__EXERCISE DETAILS__. Within this material, how many lines have the string "none" in them? The answer is a number, with nothing added.

── INFORMATION GIVEN ──

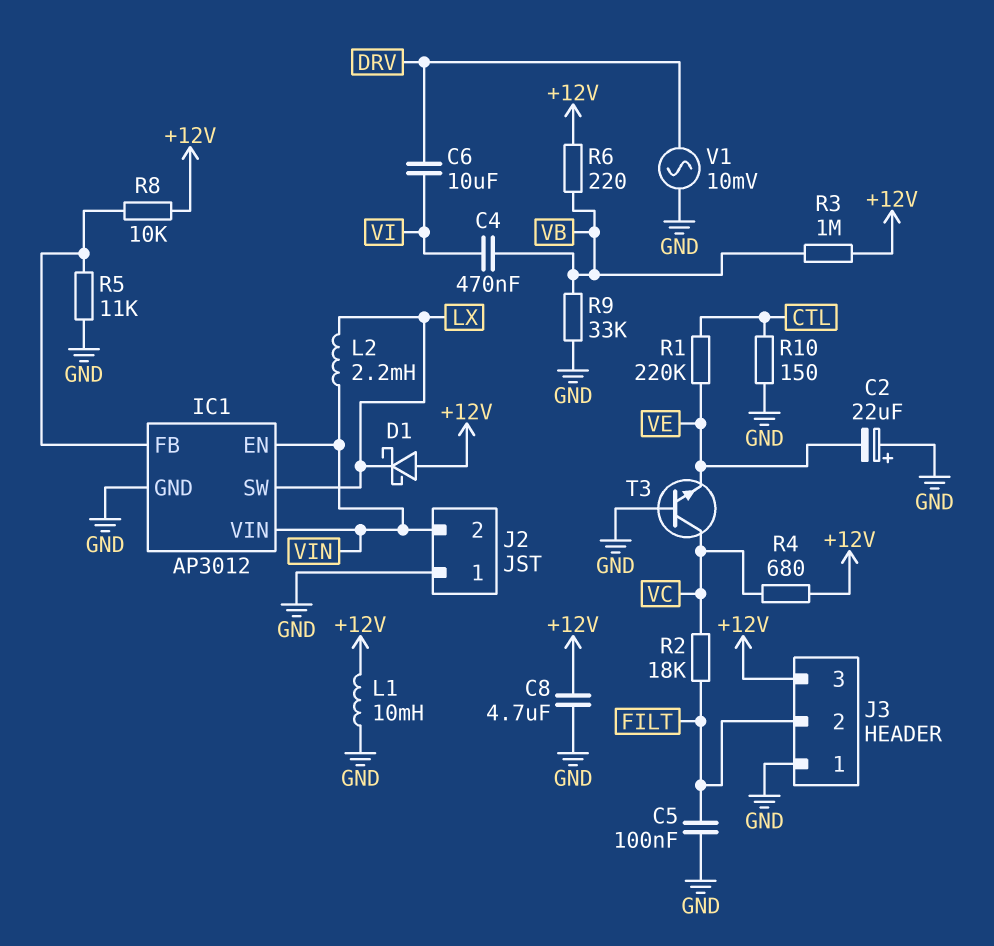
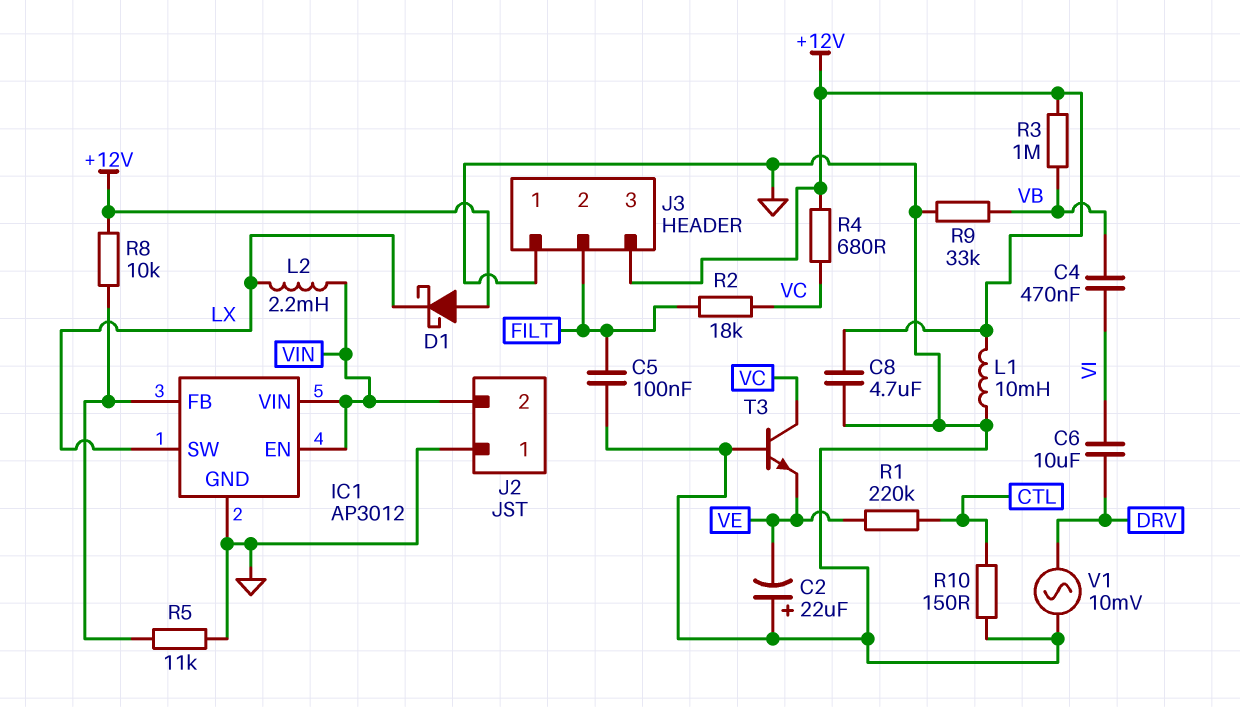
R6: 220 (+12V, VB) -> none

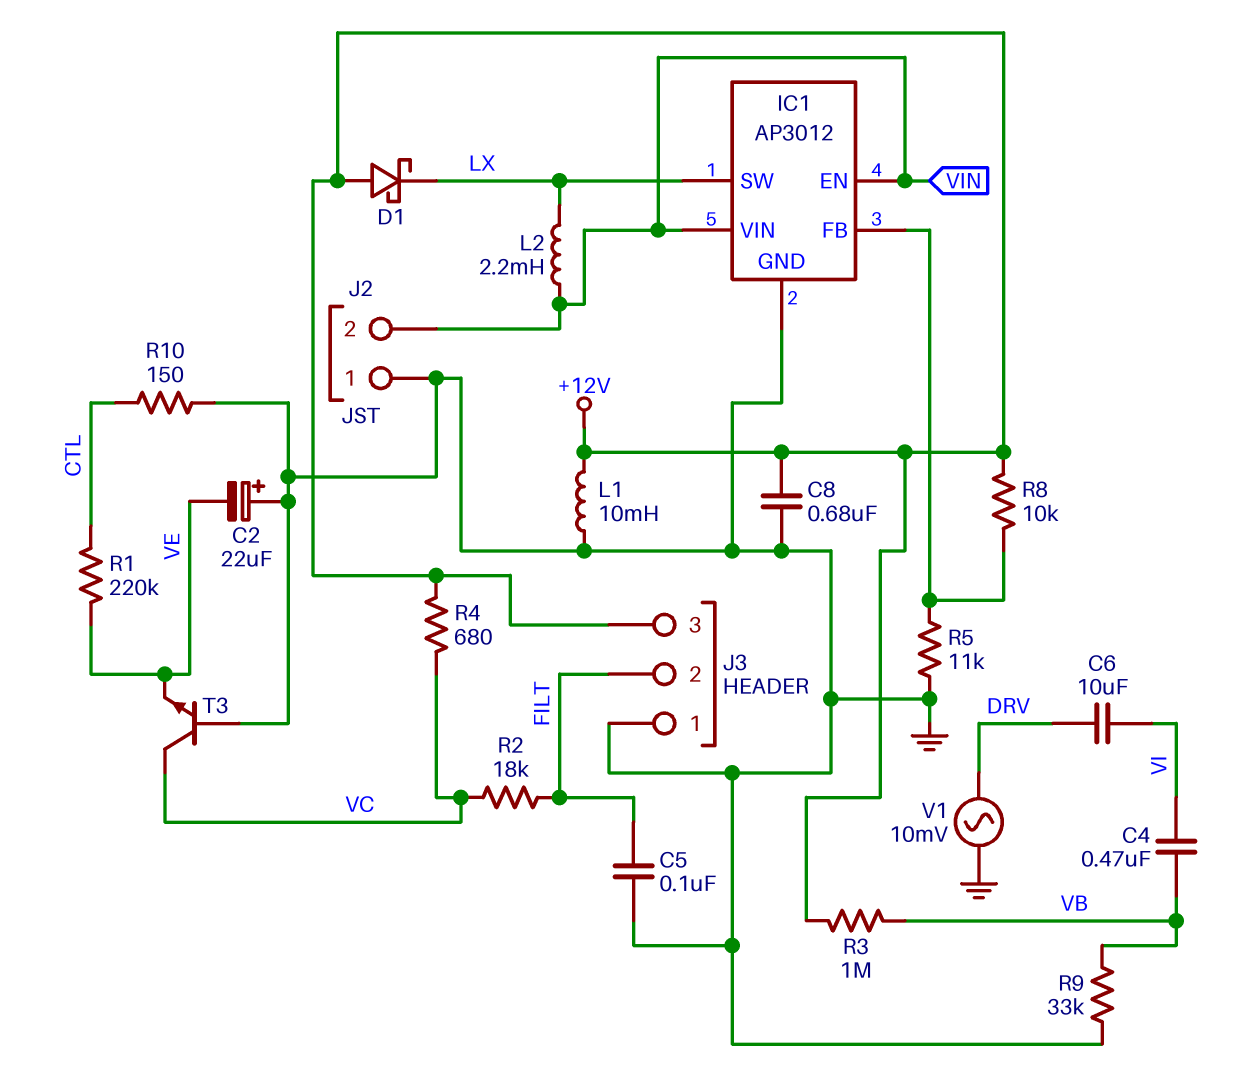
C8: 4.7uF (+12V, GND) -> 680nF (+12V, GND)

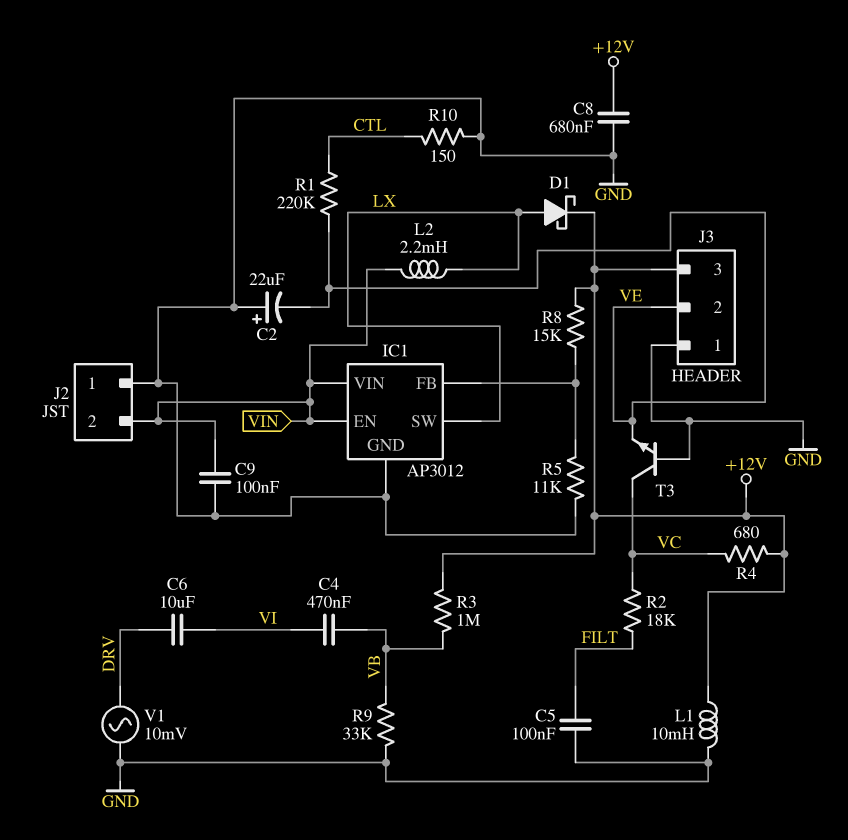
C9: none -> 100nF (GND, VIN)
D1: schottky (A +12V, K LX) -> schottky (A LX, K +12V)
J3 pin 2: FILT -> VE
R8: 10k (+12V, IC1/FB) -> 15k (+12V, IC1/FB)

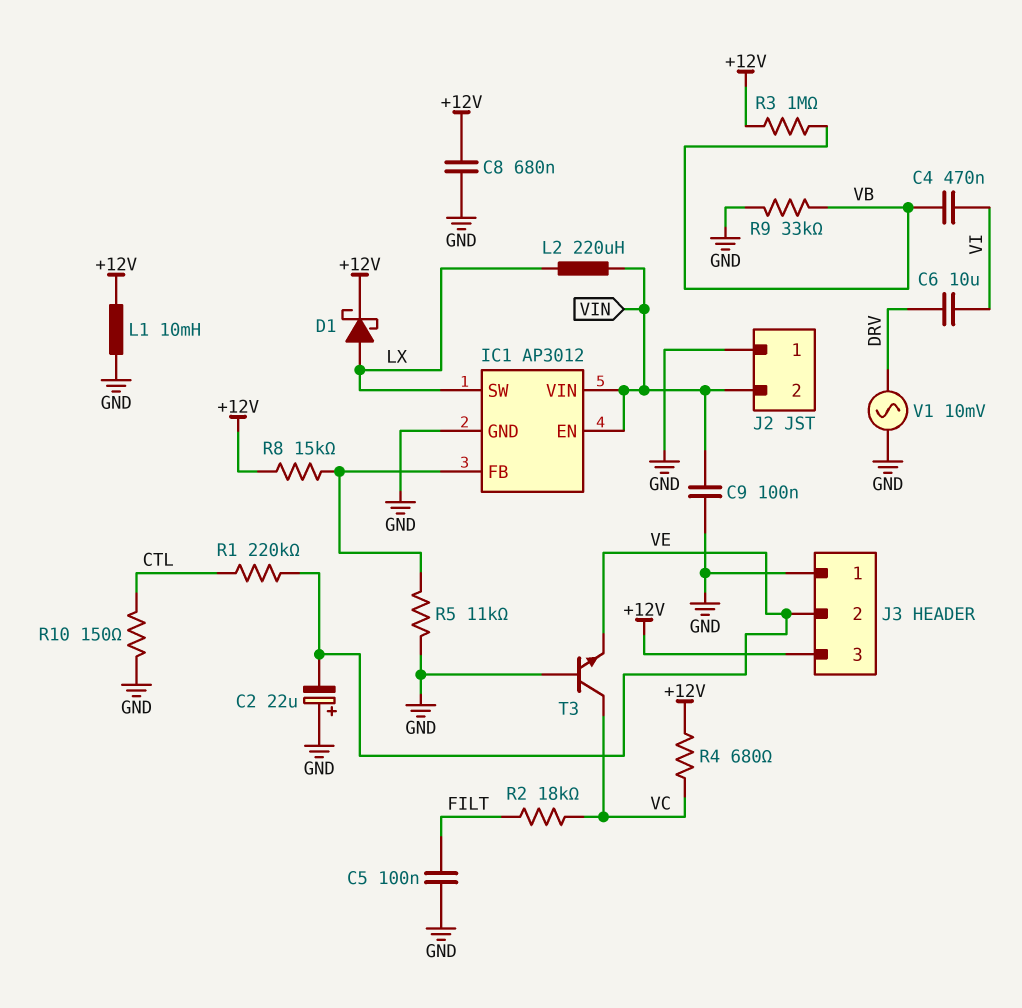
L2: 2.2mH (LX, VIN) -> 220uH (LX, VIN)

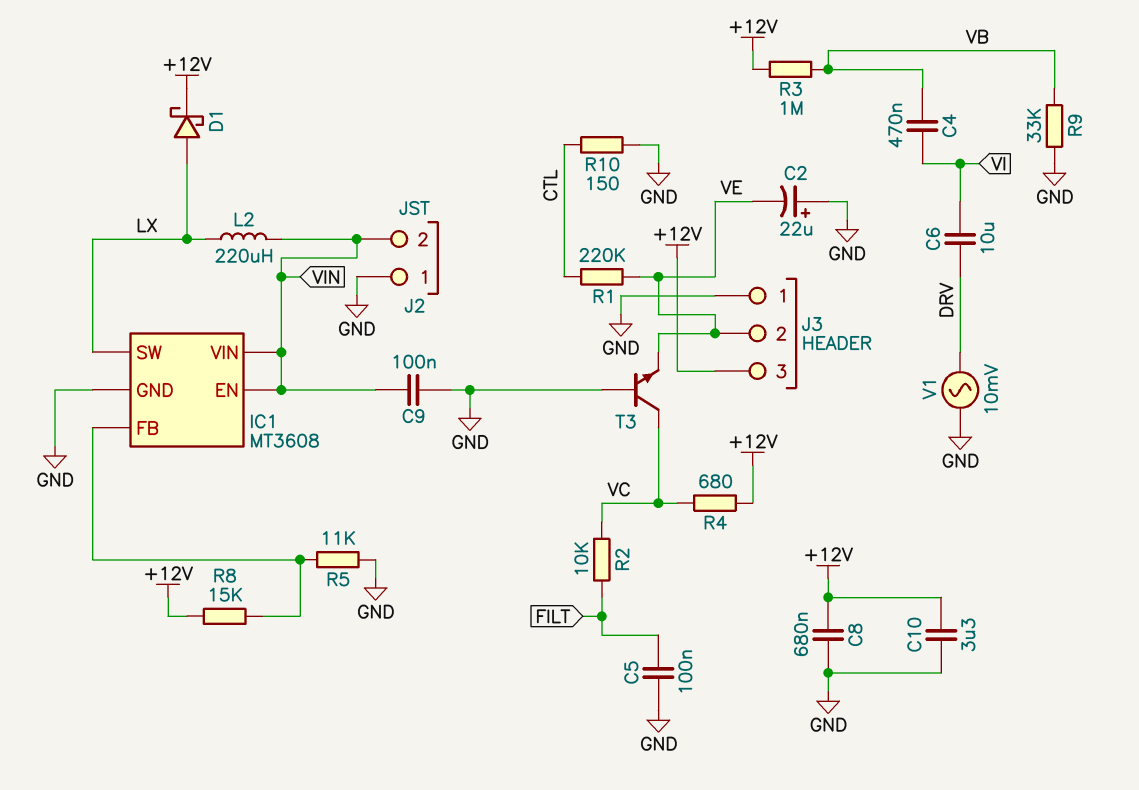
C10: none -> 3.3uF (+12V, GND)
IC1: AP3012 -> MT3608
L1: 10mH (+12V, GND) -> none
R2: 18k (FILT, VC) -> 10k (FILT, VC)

───

__FINISHED TASK__. 4